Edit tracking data
Content starts
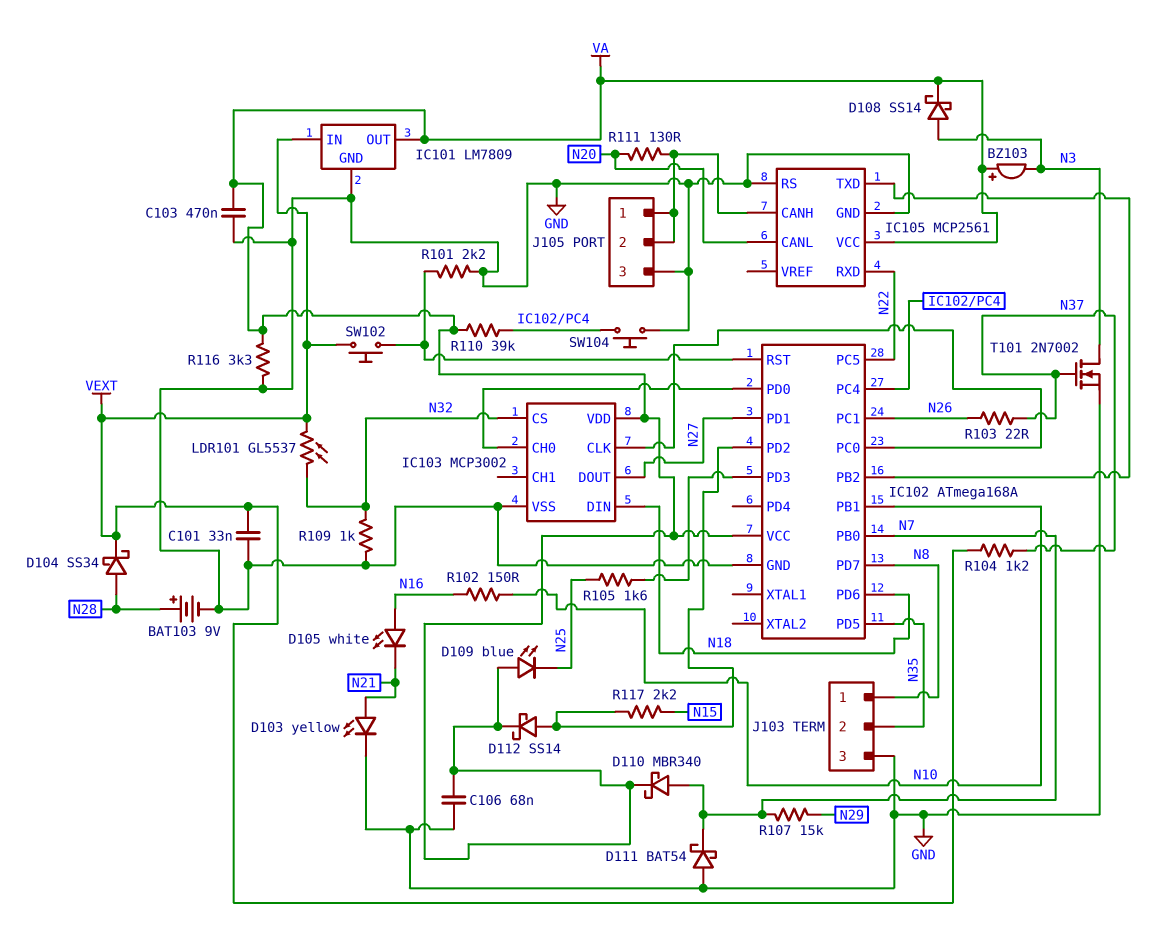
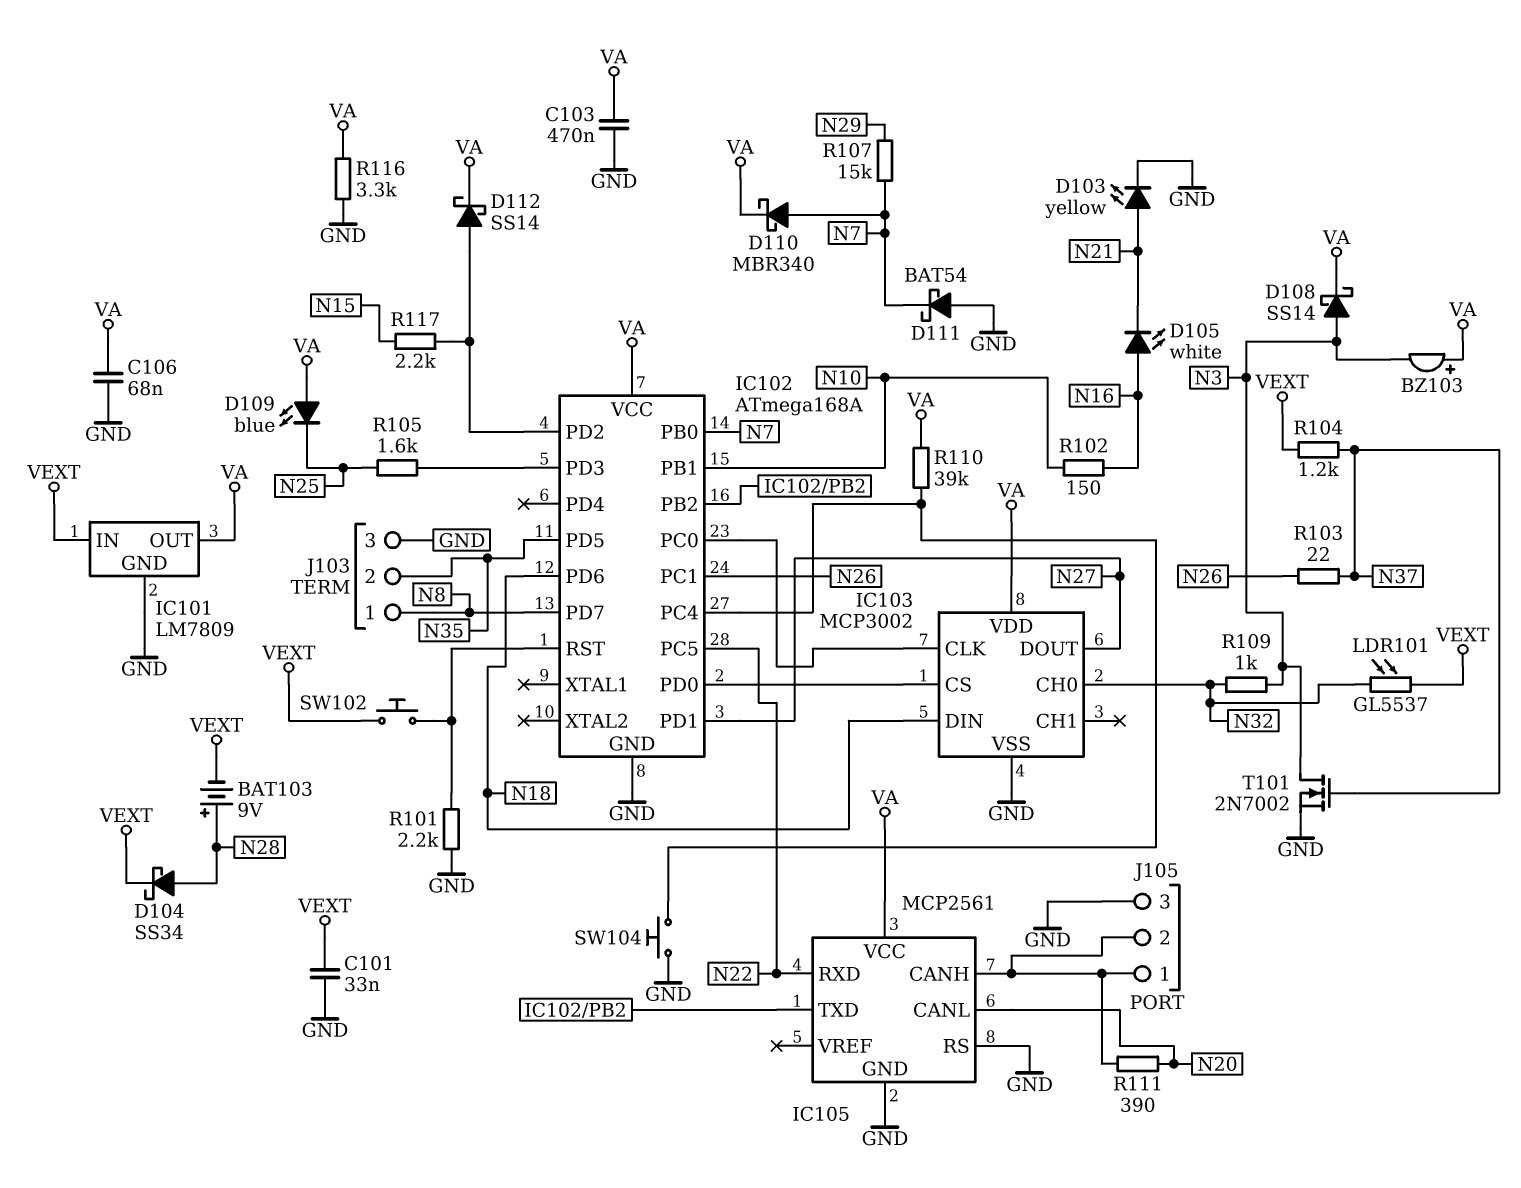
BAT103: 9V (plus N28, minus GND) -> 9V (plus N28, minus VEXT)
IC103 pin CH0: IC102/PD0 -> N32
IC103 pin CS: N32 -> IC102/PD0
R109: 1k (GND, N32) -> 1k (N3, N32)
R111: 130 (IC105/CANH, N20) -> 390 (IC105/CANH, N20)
Content ends
### Task
Set down nothing but the lines from the one with "IC103 pin CH0: IC102/PD0 -> N32" through the end of the records, keeping each line exactly as written and including both ends.

### Response to this exercise
IC103 pin CH0: IC102/PD0 -> N32
IC103 pin CS: N32 -> IC102/PD0
R109: 1k (GND, N32) -> 1k (N3, N32)
R111: 130 (IC105/CANH, N20) -> 390 (IC105/CANH, N20)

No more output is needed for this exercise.